-------- Given data

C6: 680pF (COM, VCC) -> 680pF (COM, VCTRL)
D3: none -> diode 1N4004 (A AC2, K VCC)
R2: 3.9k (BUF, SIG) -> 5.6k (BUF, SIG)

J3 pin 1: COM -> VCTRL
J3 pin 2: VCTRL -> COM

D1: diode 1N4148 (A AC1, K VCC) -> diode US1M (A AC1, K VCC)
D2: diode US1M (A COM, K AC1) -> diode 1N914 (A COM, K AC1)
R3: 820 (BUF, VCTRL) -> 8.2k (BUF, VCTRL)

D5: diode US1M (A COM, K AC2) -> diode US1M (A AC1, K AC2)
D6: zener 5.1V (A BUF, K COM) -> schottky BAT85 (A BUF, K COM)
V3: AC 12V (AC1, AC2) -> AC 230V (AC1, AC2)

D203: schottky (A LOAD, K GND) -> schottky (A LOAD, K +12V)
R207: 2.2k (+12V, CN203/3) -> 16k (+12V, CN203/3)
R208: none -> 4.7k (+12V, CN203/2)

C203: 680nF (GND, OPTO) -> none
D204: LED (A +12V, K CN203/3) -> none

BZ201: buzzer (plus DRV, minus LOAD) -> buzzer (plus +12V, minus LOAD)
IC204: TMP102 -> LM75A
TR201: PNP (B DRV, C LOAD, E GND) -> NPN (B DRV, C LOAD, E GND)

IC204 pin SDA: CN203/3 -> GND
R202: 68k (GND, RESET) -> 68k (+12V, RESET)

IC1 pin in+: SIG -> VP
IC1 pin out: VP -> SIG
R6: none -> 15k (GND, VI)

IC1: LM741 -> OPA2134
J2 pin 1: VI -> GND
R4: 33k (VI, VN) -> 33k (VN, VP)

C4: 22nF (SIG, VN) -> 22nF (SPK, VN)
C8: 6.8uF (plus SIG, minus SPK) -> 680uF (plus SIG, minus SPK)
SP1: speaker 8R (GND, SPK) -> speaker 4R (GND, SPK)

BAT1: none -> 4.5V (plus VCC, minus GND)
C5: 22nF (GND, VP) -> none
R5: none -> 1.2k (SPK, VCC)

----------------

Task to complete:
Retype the material above exactly as given.

Result below:
C6: 680pF (COM, VCC) -> 680pF (COM, VCTRL)
D3: none -> diode 1N4004 (A AC2, K VCC)
R2: 3.9k (BUF, SIG) -> 5.6k (BUF, SIG)

J3 pin 1: COM -> VCTRL
J3 pin 2: VCTRL -> COM

D1: diode 1N4148 (A AC1, K VCC) -> diode US1M (A AC1, K VCC)
D2: diode US1M (A COM, K AC1) -> diode 1N914 (A COM, K AC1)
R3: 820 (BUF, VCTRL) -> 8.2k (BUF, VCTRL)

D5: diode US1M (A COM, K AC2) -> diode US1M (A AC1, K AC2)
D6: zener 5.1V (A BUF, K COM) -> schottky BAT85 (A BUF, K COM)
V3: AC 12V (AC1, AC2) -> AC 230V (AC1, AC2)

D203: schottky (A LOAD, K GND) -> schottky (A LOAD, K +12V)
R207: 2.2k (+12V, CN203/3) -> 16k (+12V, CN203/3)
R208: none -> 4.7k (+12V, CN203/2)

C203: 680nF (GND, OPTO) -> none
D204: LED (A +12V, K CN203/3) -> none

BZ201: buzzer (plus DRV, minus LOAD) -> buzzer (plus +12V, minus LOAD)
IC204: TMP102 -> LM75A
TR201: PNP (B DRV, C LOAD, E GND) -> NPN (B DRV, C LOAD, E GND)

IC204 pin SDA: CN203/3 -> GND
R202: 68k (GND, RESET) -> 68k (+12V, RESET)

IC1 pin in+: SIG -> VP
IC1 pin out: VP -> SIG
R6: none -> 15k (GND, VI)

IC1: LM741 -> OPA2134
J2 pin 1: VI -> GND
R4: 33k (VI, VN) -> 33k (VN, VP)

C4: 22nF (SIG, VN) -> 22nF (SPK, VN)
C8: 6.8uF (plus SIG, minus SPK) -> 680uF (plus SIG, minus SPK)
SP1: speaker 8R (GND, SPK) -> speaker 4R (GND, SPK)

BAT1: none -> 4.5V (plus VCC, minus GND)
C5: 22nF (GND, VP) -> none
R5: none -> 1.2k (SPK, VCC)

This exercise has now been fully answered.